The exercise: Pull out every line of the records below that contains the string "kern". Only matches with the same upper and lower case count.

(Stored data entries)
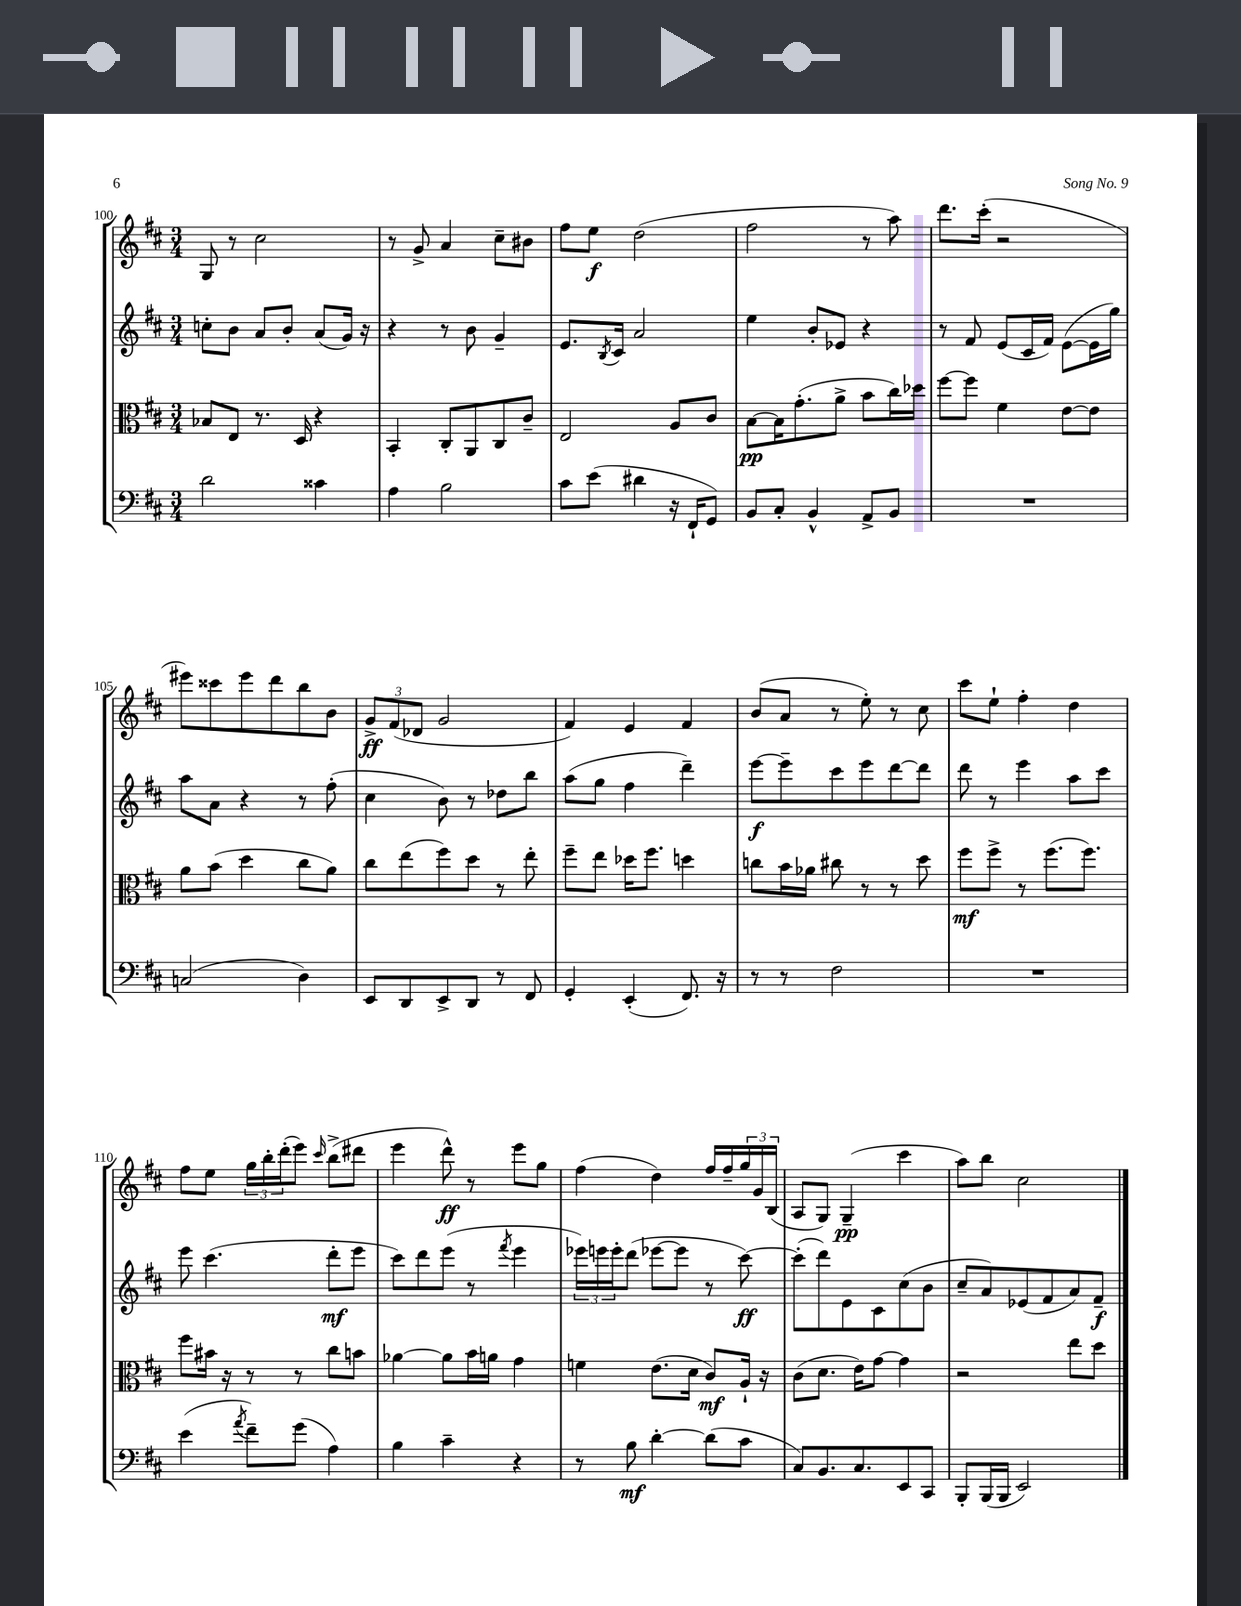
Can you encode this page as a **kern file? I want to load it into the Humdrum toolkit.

**kern	**kern	**kern	**kern
*staff4	*staff3	*staff2	*staff1
*clefF4	*clefC3	*clefG2	*clefG2
*k[f#c#]	*k[f#c#]	*k[f#c#]	*k[f#c#]
*M3/4	*M3/4	*M3/4	*M3/4
2d	8B-	8cc'	8G
.	8E	8b	8r
.	8.r	8a	2cc#
.	.	8b'	.
.	16D	.	.
4c##	4r	(8a	.
.	.	16g)	.
.	.	16r	.
=	=	=	=
4A	4BB'	4r	8r
.	.	.	8g^
2B	8C#'	8r	4a
.	8AA	8b	.
.	8C#	4g~	8cc#~
.	8c#~	.	8b#
=	=	=	=
8c#	2E	8.e	8ff#
(8e	.	.	8ee
.	.	8qB	.
.	.	16c#	.
4d#	.	2a	(2dd
16r	8A	.	.
16FF#`	.	.	.
8GG)	8c#	.	.
=	=	=	=
8BB	[8B	4ee	2ff#
8C#'	16B]	.	.
.	(8.g'	.	.
4BB^^	.	8b'	.
.	8a^	8e-	.
8AA^	8b	4r	8r
8BB	16cc#)	.	8aa)
.	16dd-	.	.
=	=	=	=
2.r	[8ff#	8r	8.ddd
.	8ff#]	8f#	.
.	.	.	(16ccc#'
.	4f#	(8e	2r
.	.	16c#	.
.	.	16f#)	.
.	[8e	([8e	.
.	8e]	16e]	.
.	.	16gg)	.
=	=	=	=
(2C	8a	8aa	8eee#)
.	(8b	8a	8ccc##
.	4dd	4r	8eee#
.	.	.	8ddd
4D)	8cc#	8r	8bb
.	8a)	(8ff#'	8b
=	=	=	=
8EE	8cc#	4cc#	12g^
.	.	.	(12f#
8DD	(8ee	.	.
.	.	.	12d-
8EE^	8ff#)	8b)	2g
8DD	8dd	8r	.
8r	8r	8dd-	.
8FF#	8ee'	8bb	.
=	=	=	=
4GG'	8ff#~	(8aa	4f#)
.	8ee	8gg	.
(4EE'	16dd-	4ff#	4e
.	8.ff#	.	.
8.FF#)	4dd	4ddd~)	4f#
16r	.	.	.
=	=	=	=
8r	8cc	[8eee	(8b
8r	16b	8eee~]	8a
.	16a-	.	.
2F#	8cc#	8ccc#	8r
.	8r	8eee	8ee')
.	8r	[8ddd	8r
.	8dd	8ddd]	8cc#
=	=	=	=
2.r	8ff#	8ddd	8ccc#
.	8ff#^	8r	8ee`
.	8r	4eee	4ff#'
.	(8.ff#	.	.
.	.	8aa	4dd
.	8.ff#)	.	.
.	.	8ccc#	.
=	=	=	=
(4e	8ff#	8eee	8ff#
.	16b#	(4.ccc#	8ee
.	16r	.	.
8qa	.	.	.
8f#~)	8r	.	24gg
.	.	.	24bb'
.	.	.	(24ddd'
(8g	8r	.	8eee)
.	.	.	16qqccc#
4A)	8cc#	8ddd'	(8bb^
.	8b	8eee	8ddd#
=	=	=	=
4B	[4a-	8ccc#)	4eee
.	.	8ddd	.
4c#~	8a-]	(8eee	8ddd^^)
.	16b	8r	8r
.	16a	.	.
.	.	8qfff#	.
4r	4g	4eee	8eee
.	.	.	8gg
=	=	=	=
8r	4f	24eee-)	(4ff#
.	.	24eee	.
.	.	24eee'	.
8B	.	(8ddd	.
[4d'	(8.e	[8eee-	4dd)
.	.	8eee-]	.
.	16d	.	.
(8d]	8c#)	8r	16ff#
.	.	.	16ff#~
8c#	16A`	[8ccc#)	24gg
.	.	.	24g
.	16r	.	.
.	.	.	(24B
=	=	=	=
8C#)	(8c#	(8ccc#']	8A
8.BB	8.d	8ddd)	8G)
.	.	8e	(4G~
8.C#	16e)	.	.
.	[8g	8c#	.
8EE	4g]	(8cc#	4ccc#
8CC#	.	8b	.
=	=	=	=
8BBB'	2r	8cc#~	8aa)
(16BBB	.	8a)	8bb
16BBB	.	.	.
2EE)	.	(8e-	2cc#
.	.	8f#	.
.	8ee	8a)	.
.	8dd	8f#~	.
==	==	==	==
*-	*-	*-	*-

Worked answer:
Can you encode this page as a **kern file? I want to load it into the Humdrum toolkit.
**kern	**kern	**kern	**kern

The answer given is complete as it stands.